Items listed in a dataset
- - -

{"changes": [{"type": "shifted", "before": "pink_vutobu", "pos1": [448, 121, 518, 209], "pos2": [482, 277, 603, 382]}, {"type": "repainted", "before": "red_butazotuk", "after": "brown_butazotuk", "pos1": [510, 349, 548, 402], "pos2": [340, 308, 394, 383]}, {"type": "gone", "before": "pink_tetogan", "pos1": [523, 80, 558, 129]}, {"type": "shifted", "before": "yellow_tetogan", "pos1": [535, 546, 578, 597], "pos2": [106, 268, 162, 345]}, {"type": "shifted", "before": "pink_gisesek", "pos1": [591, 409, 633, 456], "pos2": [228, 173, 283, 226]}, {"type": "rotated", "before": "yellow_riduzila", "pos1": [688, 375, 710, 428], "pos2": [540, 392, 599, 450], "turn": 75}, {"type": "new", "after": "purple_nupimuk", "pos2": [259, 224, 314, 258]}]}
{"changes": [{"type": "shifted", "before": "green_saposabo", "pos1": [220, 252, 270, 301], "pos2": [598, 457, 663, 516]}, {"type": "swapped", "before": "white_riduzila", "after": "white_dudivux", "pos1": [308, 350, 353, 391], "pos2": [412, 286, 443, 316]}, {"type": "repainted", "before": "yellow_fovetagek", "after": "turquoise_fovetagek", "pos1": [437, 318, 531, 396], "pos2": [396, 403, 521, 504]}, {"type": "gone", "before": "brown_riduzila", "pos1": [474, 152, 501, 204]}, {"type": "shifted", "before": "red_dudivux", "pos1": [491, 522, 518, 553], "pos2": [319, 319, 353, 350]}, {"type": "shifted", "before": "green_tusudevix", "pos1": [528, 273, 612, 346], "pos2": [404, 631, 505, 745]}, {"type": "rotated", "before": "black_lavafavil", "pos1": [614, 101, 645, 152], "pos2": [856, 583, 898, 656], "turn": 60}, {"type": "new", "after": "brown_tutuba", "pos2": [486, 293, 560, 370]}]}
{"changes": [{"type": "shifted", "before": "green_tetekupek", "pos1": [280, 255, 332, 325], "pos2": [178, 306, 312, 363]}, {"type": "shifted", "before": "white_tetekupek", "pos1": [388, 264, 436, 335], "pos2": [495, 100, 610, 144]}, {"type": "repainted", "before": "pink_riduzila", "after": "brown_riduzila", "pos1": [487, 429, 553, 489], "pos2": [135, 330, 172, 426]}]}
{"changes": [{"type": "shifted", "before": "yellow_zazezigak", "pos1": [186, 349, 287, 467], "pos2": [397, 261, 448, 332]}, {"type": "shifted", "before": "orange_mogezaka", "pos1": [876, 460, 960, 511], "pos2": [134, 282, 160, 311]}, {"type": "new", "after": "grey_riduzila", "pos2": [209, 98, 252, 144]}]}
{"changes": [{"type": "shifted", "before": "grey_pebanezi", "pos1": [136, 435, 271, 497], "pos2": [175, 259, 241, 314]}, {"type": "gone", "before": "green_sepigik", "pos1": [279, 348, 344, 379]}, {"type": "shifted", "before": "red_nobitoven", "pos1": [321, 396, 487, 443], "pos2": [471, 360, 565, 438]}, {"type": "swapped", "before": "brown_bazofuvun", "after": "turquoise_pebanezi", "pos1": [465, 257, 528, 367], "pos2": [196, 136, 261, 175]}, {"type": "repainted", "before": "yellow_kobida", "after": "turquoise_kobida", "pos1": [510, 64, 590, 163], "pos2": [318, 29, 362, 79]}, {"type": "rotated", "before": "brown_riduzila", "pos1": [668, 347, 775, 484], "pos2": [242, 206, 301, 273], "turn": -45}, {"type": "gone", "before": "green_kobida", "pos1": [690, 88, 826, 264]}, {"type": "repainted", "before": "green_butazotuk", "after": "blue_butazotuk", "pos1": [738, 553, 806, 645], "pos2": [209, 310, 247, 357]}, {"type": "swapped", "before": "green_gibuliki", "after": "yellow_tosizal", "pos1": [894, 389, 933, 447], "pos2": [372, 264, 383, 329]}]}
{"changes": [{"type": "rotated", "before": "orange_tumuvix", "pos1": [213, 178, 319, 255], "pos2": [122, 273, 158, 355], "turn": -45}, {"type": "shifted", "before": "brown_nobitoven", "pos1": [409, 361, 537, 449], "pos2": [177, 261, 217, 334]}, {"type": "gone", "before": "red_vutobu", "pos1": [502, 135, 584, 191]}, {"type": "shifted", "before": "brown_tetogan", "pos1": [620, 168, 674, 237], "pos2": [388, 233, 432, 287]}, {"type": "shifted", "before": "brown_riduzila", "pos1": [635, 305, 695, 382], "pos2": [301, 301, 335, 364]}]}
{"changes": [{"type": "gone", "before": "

- - -

● **What you are asked to do**
A precise copy of all the records is needed.

● **Solution for this exercise**
{"changes": [{"type": "shifted", "before": "pink_vutobu", "pos1": [448, 121, 518, 209], "pos2": [482, 277, 603, 382]}, {"type": "repainted", "before": "red_butazotuk", "after": "brown_butazotuk", "pos1": [510, 349, 548, 402], "pos2": [340, 308, 394, 383]}, {"type": "gone", "before": "pink_tetogan", "pos1": [523, 80, 558, 129]}, {"type": "shifted", "before": "yellow_tetogan", "pos1": [535, 546, 578, 597], "pos2": [106, 268, 162, 345]}, {"type": "shifted", "before": "pink_gisesek", "pos1": [591, 409, 633, 456], "pos2": [228, 173, 283, 226]}, {"type": "rotated", "before": "yellow_riduzila", "pos1": [688, 375, 710, 428], "pos2": [540, 392, 599, 450], "turn": 75}, {"type": "new", "after": "purple_nupimuk", "pos2": [259, 224, 314, 258]}]}
{"changes": [{"type": "shifted", "before": "green_saposabo", "pos1": [220, 252, 270, 301], "pos2": [598, 457, 663, 516]}, {"type": "swapped", "before": "white_riduzila", "after": "white_dudivux", "pos1": [308, 350, 353, 391], "pos2": [412, 286, 443, 316]}, {"type": "repainted", "before": "yellow_fovetagek", "after": "turquoise_fovetagek", "pos1": [437, 318, 531, 396], "pos2": [396, 403, 521, 504]}, {"type": "gone", "before": "brown_riduzila", "pos1": [474, 152, 501, 204]}, {"type": "shifted", "before": "red_dudivux", "pos1": [491, 522, 518, 553], "pos2": [319, 319, 353, 350]}, {"type": "shifted", "before": "green_tusudevix", "pos1": [528, 273, 612, 346], "pos2": [404, 631, 505, 745]}, {"type": "rotated", "before": "black_lavafavil", "pos1": [614, 101, 645, 152], "pos2": [856, 583, 898, 656], "turn": 60}, {"type": "new", "after": "brown_tutuba", "pos2": [486, 293, 560, 370]}]}
{"changes": [{"type": "shifted", "before": "green_tetekupek", "pos1": [280, 255, 332, 325], "pos2": [178, 306, 312, 363]}, {"type": "shifted", "before": "white_tetekupek", "pos1": [388, 264, 436, 335], "pos2": [495, 100, 610, 144]}, {"type": "repainted", "before": "pink_riduzila", "after": "brown_riduzila", "pos1": [487, 429, 553, 489], "pos2": [135, 330, 172, 426]}]}
{"changes": [{"type": "shifted", "before": "yellow_zazezigak", "pos1": [186, 349, 287, 467], "pos2": [397, 261, 448, 332]}, {"type": "shifted", "before": "orange_mogezaka", "pos1": [876, 460, 960, 511], "pos2": [134, 282, 160, 311]}, {"type": "new", "after": "grey_riduzila", "pos2": [209, 98, 252, 144]}]}
{"changes": [{"type": "shifted", "before": "grey_pebanezi", "pos1": [136, 435, 271, 497], "pos2": [175, 259, 241, 314]}, {"type": "gone", "before": "green_sepigik", "pos1": [279, 348, 344, 379]}, {"type": "shifted", "before": "red_nobitoven", "pos1": [321, 396, 487, 443], "pos2": [471, 360, 565, 438]}, {"type": "swapped", "before": "brown_bazofuvun", "after": "turquoise_pebanezi", "pos1": [465, 257, 528, 367], "pos2": [196, 136, 261, 175]}, {"type": "repainted", "before": "yellow_kobida", "after": "turquoise_kobida", "pos1": [510, 64, 590, 163], "pos2": [318, 29, 362, 79]}, {"type": "rotated", "before": "brown_riduzila", "pos1": [668, 347, 775, 484], "pos2": [242, 206, 301, 273], "turn": -45}, {"type": "gone", "before": "green_kobida", "pos1": [690, 88, 826, 264]}, {"type": "repainted", "before": "green_butazotuk", "after": "blue_butazotuk", "pos1": [738, 553, 806, 645], "pos2": [209, 310, 247, 357]}, {"type": "swapped", "before": "green_gibuliki", "after": "yellow_tosizal", "pos1": [894, 389, 933, 447], "pos2": [372, 264, 383, 329]}]}
{"changes": [{"type": "rotated", "before": "orange_tumuvix", "pos1": [213, 178, 319, 255], "pos2": [122, 273, 158, 355], "turn": -45}, {"type": "shifted", "before": "brown_nobitoven", "pos1": [409, 361, 537, 449], "pos2": [177, 261, 217, 334]}, {"type": "gone", "before": "red_vutobu", "pos1": [502, 135, 584, 191]}, {"type": "shifted", "before": "brown_tetogan", "pos1": [620, 168, 674, 237], "pos2": [388, 233, 432, 287]}, {"type": "shifted", "before": "brown_riduzila", "pos1": [635, 305, 695, 382], "pos2": [301, 301, 335, 364]}]}
{"changes": [{"type": "gone", "before": "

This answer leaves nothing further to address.